··· Data excerpts

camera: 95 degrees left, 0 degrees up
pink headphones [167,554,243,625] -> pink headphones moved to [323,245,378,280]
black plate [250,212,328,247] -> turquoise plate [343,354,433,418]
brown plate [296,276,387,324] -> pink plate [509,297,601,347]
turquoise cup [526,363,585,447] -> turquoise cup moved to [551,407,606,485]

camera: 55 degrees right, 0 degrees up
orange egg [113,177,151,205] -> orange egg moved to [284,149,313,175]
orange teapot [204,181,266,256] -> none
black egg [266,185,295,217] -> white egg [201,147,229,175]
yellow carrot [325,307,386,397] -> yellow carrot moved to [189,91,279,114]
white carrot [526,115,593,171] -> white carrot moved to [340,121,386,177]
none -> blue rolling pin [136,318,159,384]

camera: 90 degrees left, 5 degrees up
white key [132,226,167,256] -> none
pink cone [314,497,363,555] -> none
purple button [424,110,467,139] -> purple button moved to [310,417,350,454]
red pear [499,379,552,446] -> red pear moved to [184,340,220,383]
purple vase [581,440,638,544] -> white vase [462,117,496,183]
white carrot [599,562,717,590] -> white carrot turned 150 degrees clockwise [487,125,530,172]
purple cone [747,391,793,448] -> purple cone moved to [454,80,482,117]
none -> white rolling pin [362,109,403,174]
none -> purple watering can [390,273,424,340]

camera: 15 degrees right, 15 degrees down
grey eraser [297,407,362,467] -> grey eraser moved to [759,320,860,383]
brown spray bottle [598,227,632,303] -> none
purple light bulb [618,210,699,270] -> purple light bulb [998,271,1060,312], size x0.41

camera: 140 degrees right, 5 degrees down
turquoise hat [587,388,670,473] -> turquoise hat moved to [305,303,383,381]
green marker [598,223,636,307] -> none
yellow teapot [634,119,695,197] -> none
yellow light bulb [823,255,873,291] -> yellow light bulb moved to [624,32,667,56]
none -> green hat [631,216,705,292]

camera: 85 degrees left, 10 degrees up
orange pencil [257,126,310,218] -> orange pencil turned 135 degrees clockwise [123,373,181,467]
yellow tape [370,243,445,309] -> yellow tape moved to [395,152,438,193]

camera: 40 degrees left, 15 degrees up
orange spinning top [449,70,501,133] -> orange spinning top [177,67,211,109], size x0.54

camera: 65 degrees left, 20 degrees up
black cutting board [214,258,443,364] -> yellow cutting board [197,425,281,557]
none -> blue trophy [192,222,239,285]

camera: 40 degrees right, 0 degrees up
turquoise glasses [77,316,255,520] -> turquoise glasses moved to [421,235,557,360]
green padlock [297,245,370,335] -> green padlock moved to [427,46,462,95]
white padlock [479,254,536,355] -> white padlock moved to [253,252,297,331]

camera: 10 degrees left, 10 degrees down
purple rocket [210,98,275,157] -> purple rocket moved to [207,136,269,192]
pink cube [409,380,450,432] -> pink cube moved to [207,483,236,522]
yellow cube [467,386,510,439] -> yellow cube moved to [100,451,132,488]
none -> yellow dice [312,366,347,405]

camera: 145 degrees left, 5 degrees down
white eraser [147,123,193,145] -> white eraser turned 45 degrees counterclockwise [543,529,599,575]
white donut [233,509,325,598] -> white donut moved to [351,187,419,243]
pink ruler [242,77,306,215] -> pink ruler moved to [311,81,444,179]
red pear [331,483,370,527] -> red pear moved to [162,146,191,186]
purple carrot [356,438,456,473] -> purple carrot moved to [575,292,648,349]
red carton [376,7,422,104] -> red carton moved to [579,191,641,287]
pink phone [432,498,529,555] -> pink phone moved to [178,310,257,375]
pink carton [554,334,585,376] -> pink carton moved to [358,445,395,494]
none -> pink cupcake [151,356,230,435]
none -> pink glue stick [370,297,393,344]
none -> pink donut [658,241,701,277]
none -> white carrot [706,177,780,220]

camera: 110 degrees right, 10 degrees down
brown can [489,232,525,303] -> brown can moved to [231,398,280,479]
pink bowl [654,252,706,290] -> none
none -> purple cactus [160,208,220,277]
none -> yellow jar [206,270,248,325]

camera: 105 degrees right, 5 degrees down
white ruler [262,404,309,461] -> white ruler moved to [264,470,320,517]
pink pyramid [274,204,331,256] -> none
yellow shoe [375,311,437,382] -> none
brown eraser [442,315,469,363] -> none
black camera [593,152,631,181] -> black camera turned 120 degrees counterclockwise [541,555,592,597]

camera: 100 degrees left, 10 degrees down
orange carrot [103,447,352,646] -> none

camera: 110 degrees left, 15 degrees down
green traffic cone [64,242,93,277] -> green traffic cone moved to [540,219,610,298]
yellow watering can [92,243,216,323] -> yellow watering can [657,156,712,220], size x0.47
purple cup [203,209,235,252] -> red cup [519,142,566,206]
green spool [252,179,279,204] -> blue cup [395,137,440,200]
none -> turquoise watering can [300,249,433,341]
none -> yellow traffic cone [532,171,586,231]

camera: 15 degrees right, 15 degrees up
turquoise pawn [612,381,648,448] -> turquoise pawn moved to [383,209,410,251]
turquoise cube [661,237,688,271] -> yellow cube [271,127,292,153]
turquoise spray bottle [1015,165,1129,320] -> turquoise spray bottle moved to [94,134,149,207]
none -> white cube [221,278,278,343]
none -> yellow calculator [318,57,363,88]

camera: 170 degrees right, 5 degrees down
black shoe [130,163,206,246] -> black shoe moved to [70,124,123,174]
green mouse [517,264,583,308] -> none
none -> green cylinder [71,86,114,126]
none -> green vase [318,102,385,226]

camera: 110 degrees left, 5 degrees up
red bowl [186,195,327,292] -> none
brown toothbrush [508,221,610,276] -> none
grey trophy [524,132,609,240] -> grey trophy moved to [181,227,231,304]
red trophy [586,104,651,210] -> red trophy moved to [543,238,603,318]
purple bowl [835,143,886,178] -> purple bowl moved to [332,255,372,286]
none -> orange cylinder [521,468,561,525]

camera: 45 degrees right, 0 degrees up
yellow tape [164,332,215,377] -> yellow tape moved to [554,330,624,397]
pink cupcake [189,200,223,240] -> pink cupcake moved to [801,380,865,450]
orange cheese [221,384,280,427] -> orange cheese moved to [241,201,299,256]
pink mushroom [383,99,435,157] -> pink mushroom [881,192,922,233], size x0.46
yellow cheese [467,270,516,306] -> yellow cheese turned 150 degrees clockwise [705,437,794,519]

······

*What is required*. Reproduce word for word the material above, starting with the line that has "none -> white cube [221,278,278,343]" and stopping after the line that has "purple bowl [835,143,886,178]".

*Result for this task*.
none -> white cube [221,278,278,343]
none -> yellow calculator [318,57,363,88]

camera: 170 degrees right, 5 degrees down
black shoe [130,163,206,246] -> black shoe moved to [70,124,123,174]
green mouse [517,264,583,308] -> none
none -> green cylinder [71,86,114,126]
none -> green vase [318,102,385,226]

camera: 110 degrees left, 5 degrees up
red bowl [186,195,327,292] -> none
brown toothbrush [508,221,610,276] -> none
grey trophy [524,132,609,240] -> grey trophy moved to [181,227,231,304]
red trophy [586,104,651,210] -> red trophy moved to [543,238,603,318]
purple bowl [835,143,886,178] -> purple bowl moved to [332,255,372,286]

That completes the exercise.